Required work -
Please return the listing exactly as it stands, skipping any pictures.

Information shown -
■ ■ ■

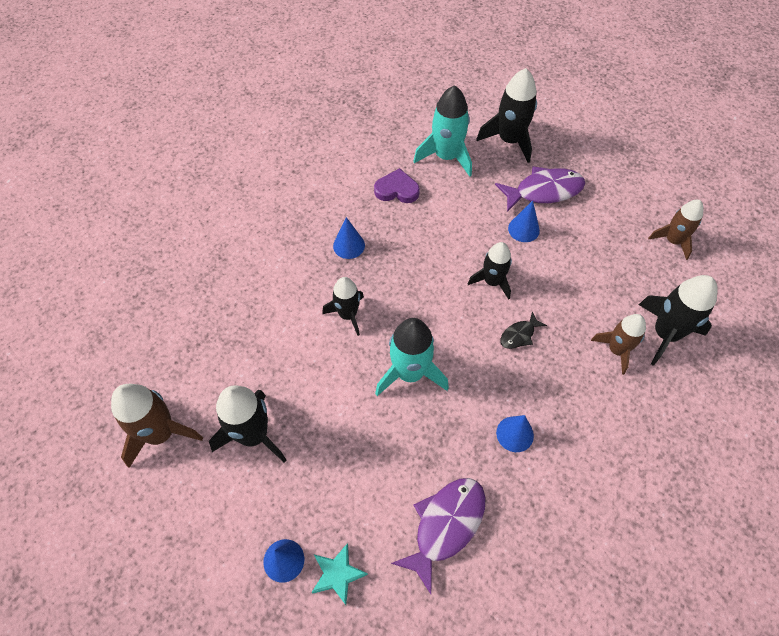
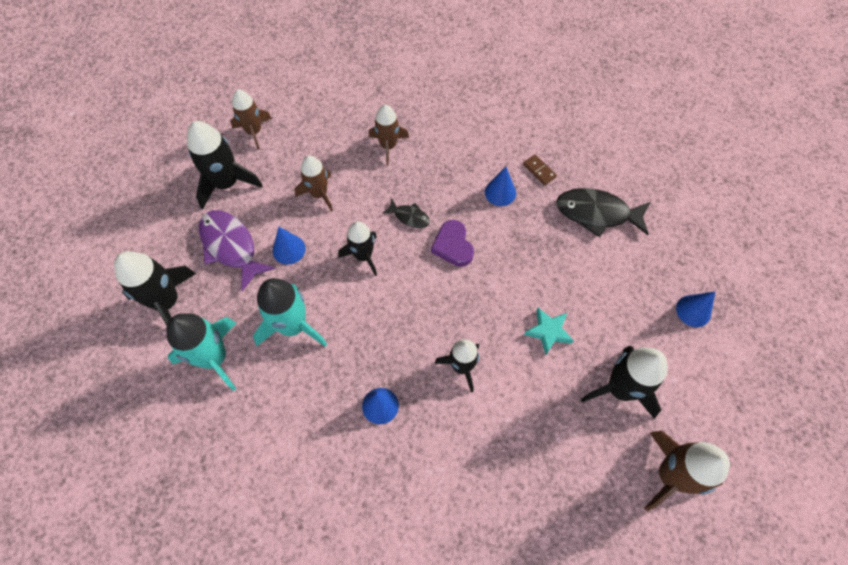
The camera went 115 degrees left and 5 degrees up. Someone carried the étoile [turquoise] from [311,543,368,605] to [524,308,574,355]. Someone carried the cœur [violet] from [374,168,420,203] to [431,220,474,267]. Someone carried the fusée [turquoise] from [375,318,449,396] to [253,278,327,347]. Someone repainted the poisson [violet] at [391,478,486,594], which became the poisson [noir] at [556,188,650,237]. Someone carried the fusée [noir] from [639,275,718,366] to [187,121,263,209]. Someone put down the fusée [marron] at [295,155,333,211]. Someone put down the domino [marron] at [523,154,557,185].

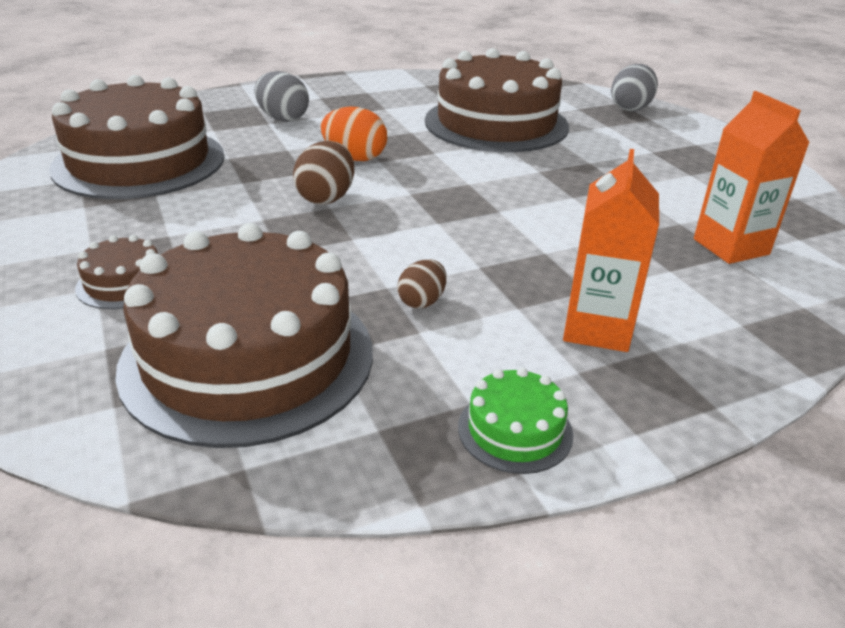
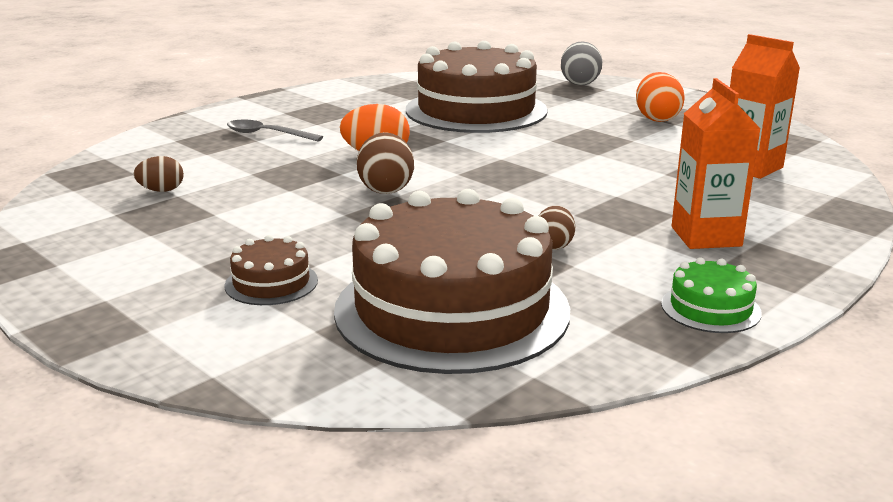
The camera went 20 degrees left and 10 degrees down. Someone swapped the gâteau [marron] at [49,75,224,199] for the œuf [marron] at [134,156,184,192]. Someone swapped the œuf [gris] at [254,71,309,122] for the cuillère [gris] at [227,120,323,141]. Someone put down the œuf [orange] at [636,72,685,122].

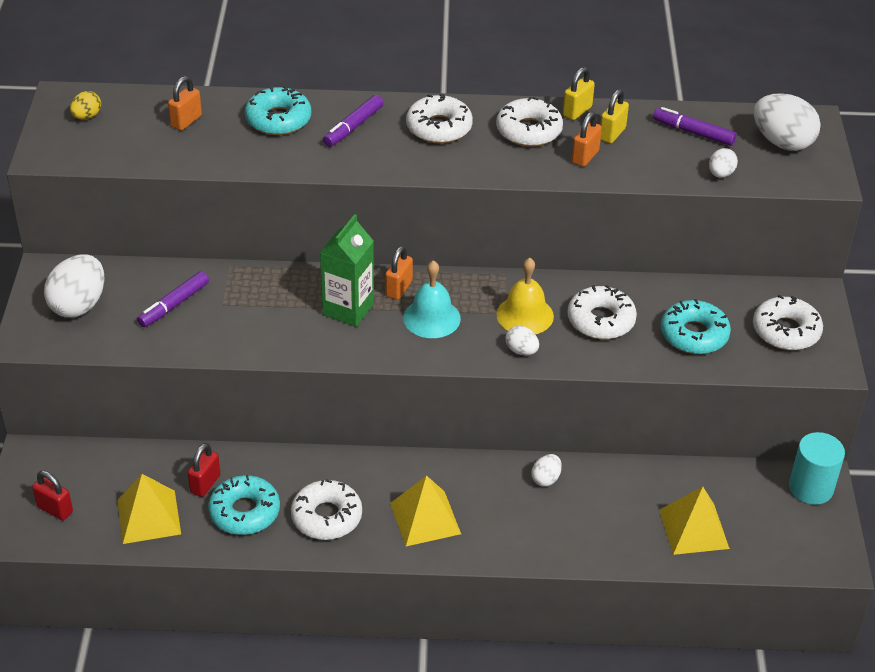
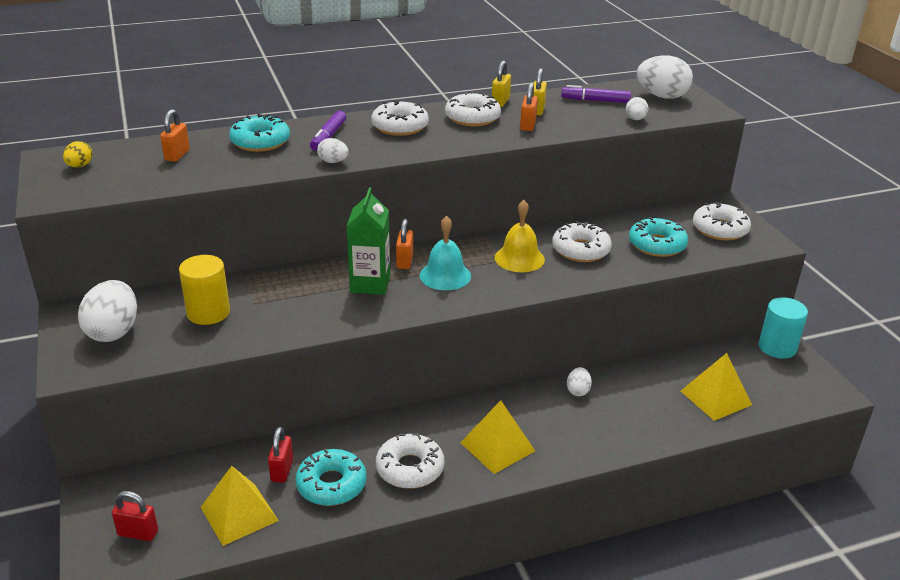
The camera went 20 degrees left and 10 degrees down. Someone swapped the feutre [violet] at [137,271,209,327] for the cylindre [jaune] at [179,255,230,325]. Someone carried the œuf [blanc] from [506,326,539,355] to [317,138,349,163].

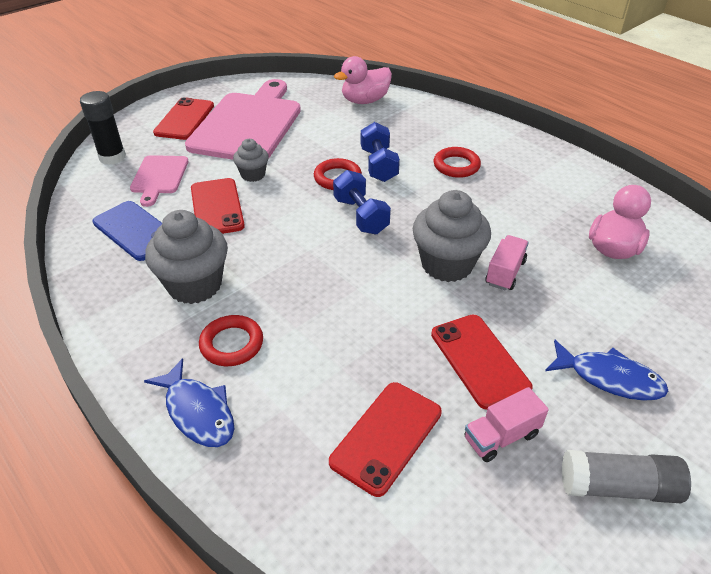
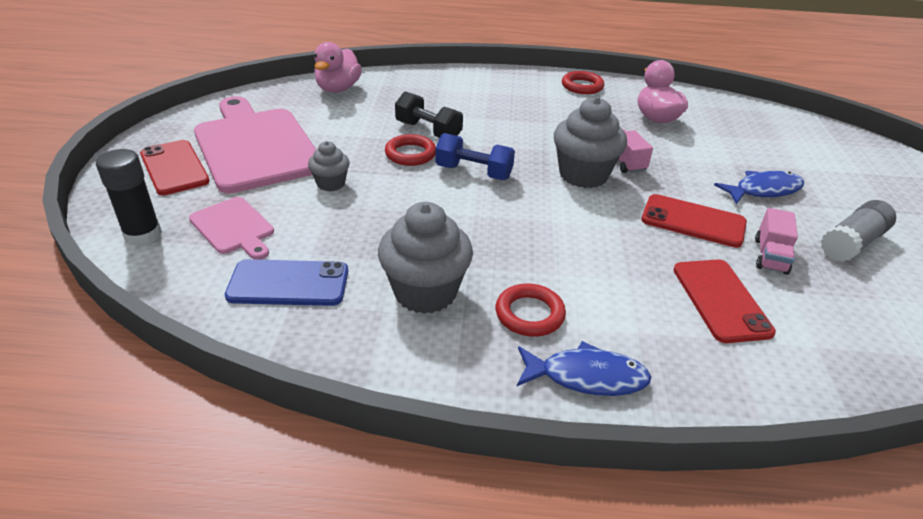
The camera went 45 degrees left and 5 degrees down. Someone took away the téléphone [rouge] at [191,178,245,234]. Someone repainted the haltère [bleu] at [361,122,400,182], which became the haltère [noir] at [395,91,463,138]. Someone carried the anneau [rouge] from [434,147,481,178] to [562,71,604,94].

■ ■ ■

Exercise output -
The camera went 115 degrees left and 5 degrees up. Someone carried the étoile [turquoise] from [311,543,368,605] to [524,308,574,355]. Someone carried the cœur [violet] from [374,168,420,203] to [431,220,474,267]. Someone carried the fusée [turquoise] from [375,318,449,396] to [253,278,327,347]. Someone repainted the poisson [violet] at [391,478,486,594], which became the poisson [noir] at [556,188,650,237]. Someone carried the fusée [noir] from [639,275,718,366] to [187,121,263,209]. Someone put down the fusée [marron] at [295,155,333,211]. Someone put down the domino [marron] at [523,154,557,185].

The camera went 20 degrees left and 10 degrees down. Someone swapped the gâteau [marron] at [49,75,224,199] for the œuf [marron] at [134,156,184,192]. Someone swapped the œuf [gris] at [254,71,309,122] for the cuillère [gris] at [227,120,323,141]. Someone put down the œuf [orange] at [636,72,685,122].

The camera went 20 degrees left and 10 degrees down. Someone swapped the feutre [violet] at [137,271,209,327] for the cylindre [jaune] at [179,255,230,325]. Someone carried the œuf [blanc] from [506,326,539,355] to [317,138,349,163].

The camera went 45 degrees left and 5 degrees down. Someone took away the téléphone [rouge] at [191,178,245,234]. Someone repainted the haltère [bleu] at [361,122,400,182], which became the haltère [noir] at [395,91,463,138]. Someone carried the anneau [rouge] from [434,147,481,178] to [562,71,604,94].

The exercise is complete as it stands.